*WHAT NEEDS TO BE DONE*: Your reply should contain the whole listing below, repeated exactly, and no images.

*INPUT DATA*:
- - - - -
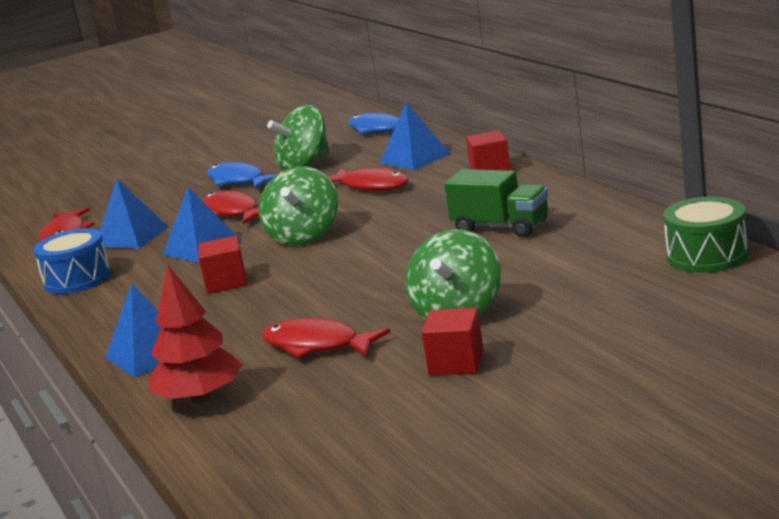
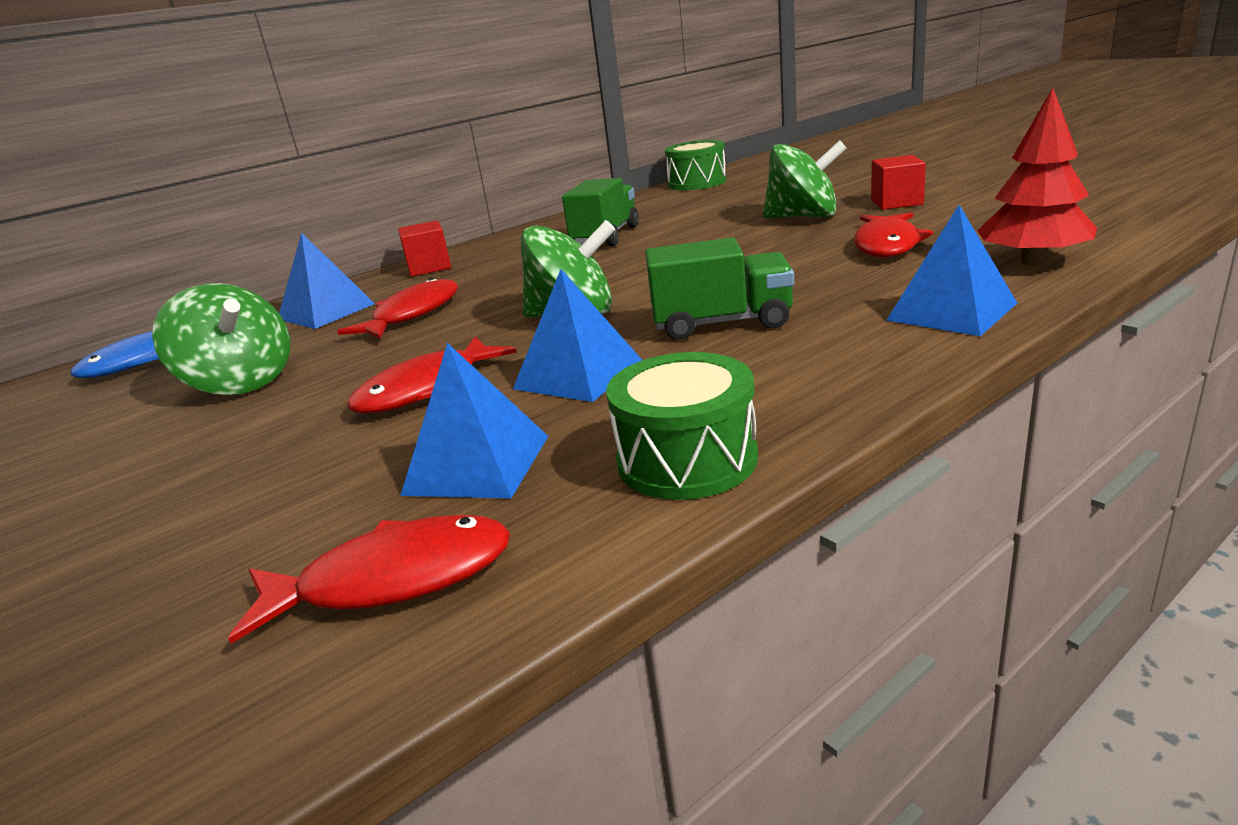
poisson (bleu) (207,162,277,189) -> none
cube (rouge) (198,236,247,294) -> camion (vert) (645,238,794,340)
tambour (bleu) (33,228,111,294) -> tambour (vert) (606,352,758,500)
- - - - -
*ANSWER TO THIS PROBLEM*:
poisson (bleu) (207,162,277,189) -> none
cube (rouge) (198,236,247,294) -> camion (vert) (645,238,794,340)
tambour (bleu) (33,228,111,294) -> tambour (vert) (606,352,758,500)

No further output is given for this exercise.